* _PROBLEM REQUIREMENTS_: Reproduce the text of every row below word for word, leaving out the pictures.

* _EXCERPTED RECORDS_:
....................

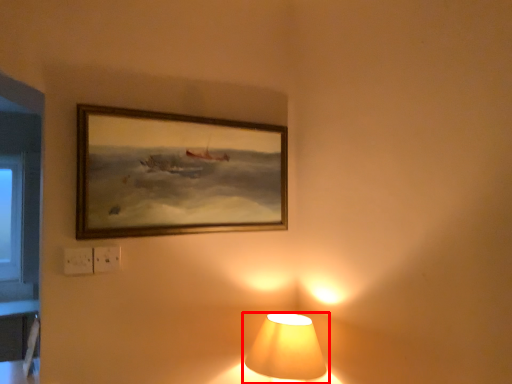
Question: In this image, where is lamp (annotated by the red box) located relative to picture frame?

Choices:
 (A) right
 (B) left

Answer: (A)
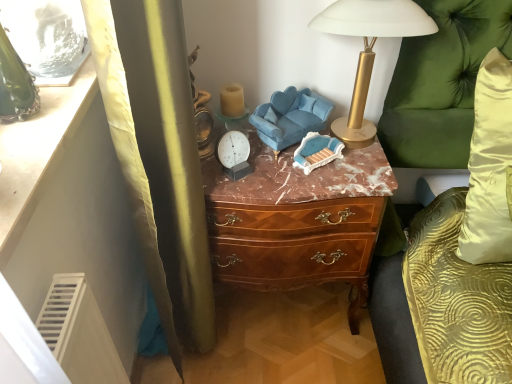
Measure the distance between point (423, 13) and camera.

....................

* _TASK RESULT_:
Question: In this image, where is lamp (annotated by the red box) located relative to picture frame?

Choices:
 (A) right
 (B) left

Answer: (A)
Measure the distance between point (423, 13) and camera.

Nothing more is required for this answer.